◆ **INSTRUCTIONS TO FOLLOW**: What appears from the first line of the records below through the line containing "was: teal notepad" must be reproduced verbatim.

◆ **DATA SECTION**:

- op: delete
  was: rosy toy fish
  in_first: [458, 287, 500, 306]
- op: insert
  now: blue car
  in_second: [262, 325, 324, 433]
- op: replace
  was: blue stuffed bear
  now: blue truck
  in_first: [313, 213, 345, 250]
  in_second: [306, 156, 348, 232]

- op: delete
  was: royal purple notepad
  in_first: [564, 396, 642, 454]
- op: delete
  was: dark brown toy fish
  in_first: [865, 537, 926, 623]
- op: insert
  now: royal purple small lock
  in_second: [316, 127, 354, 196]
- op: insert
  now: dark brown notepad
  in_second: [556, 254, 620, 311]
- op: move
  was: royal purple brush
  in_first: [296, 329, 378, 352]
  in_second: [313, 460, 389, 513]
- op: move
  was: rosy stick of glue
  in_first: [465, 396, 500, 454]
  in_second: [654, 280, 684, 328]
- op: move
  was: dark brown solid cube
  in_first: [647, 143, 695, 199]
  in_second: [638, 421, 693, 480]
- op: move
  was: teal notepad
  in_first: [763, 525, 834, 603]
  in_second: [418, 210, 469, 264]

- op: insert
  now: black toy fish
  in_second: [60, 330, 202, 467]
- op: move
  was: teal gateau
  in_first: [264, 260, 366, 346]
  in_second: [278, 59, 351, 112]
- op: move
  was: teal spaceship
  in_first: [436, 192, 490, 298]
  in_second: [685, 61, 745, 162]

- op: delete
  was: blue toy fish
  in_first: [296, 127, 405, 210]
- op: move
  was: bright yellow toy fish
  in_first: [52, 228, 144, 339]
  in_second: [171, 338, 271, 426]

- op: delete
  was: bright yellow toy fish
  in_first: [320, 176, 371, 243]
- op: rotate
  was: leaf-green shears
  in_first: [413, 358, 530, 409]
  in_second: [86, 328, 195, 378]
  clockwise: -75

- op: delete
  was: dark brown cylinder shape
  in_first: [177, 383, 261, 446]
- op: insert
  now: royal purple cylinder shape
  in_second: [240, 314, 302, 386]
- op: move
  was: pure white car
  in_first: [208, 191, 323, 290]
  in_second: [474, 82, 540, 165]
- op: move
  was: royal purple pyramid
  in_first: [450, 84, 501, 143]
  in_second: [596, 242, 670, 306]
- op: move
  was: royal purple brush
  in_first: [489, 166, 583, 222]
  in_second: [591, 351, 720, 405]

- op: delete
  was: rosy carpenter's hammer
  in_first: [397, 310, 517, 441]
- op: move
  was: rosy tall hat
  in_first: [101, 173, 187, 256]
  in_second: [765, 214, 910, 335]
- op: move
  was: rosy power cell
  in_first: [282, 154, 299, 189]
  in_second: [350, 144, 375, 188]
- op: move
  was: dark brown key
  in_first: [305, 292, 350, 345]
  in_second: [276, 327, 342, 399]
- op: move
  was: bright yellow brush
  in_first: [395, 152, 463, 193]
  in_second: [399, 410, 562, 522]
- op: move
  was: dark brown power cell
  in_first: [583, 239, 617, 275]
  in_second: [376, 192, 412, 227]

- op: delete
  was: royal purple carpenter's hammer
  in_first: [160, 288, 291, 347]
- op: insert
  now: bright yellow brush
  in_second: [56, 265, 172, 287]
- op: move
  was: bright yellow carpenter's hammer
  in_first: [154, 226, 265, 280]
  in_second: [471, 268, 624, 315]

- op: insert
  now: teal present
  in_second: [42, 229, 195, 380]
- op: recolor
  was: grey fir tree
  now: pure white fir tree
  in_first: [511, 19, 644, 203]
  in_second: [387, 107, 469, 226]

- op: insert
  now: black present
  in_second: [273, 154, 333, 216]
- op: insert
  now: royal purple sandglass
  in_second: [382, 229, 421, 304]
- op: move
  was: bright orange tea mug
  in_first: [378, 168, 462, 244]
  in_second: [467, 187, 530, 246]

◆ **RESULT OF THE TASK**:
- op: delete
  was: rosy toy fish
  in_first: [458, 287, 500, 306]
- op: insert
  now: blue car
  in_second: [262, 325, 324, 433]
- op: replace
  was: blue stuffed bear
  now: blue truck
  in_first: [313, 213, 345, 250]
  in_second: [306, 156, 348, 232]

- op: delete
  was: royal purple notepad
  in_first: [564, 396, 642, 454]
- op: delete
  was: dark brown toy fish
  in_first: [865, 537, 926, 623]
- op: insert
  now: royal purple small lock
  in_second: [316, 127, 354, 196]
- op: insert
  now: dark brown notepad
  in_second: [556, 254, 620, 311]
- op: move
  was: royal purple brush
  in_first: [296, 329, 378, 352]
  in_second: [313, 460, 389, 513]
- op: move
  was: rosy stick of glue
  in_first: [465, 396, 500, 454]
  in_second: [654, 280, 684, 328]
- op: move
  was: dark brown solid cube
  in_first: [647, 143, 695, 199]
  in_second: [638, 421, 693, 480]
- op: move
  was: teal notepad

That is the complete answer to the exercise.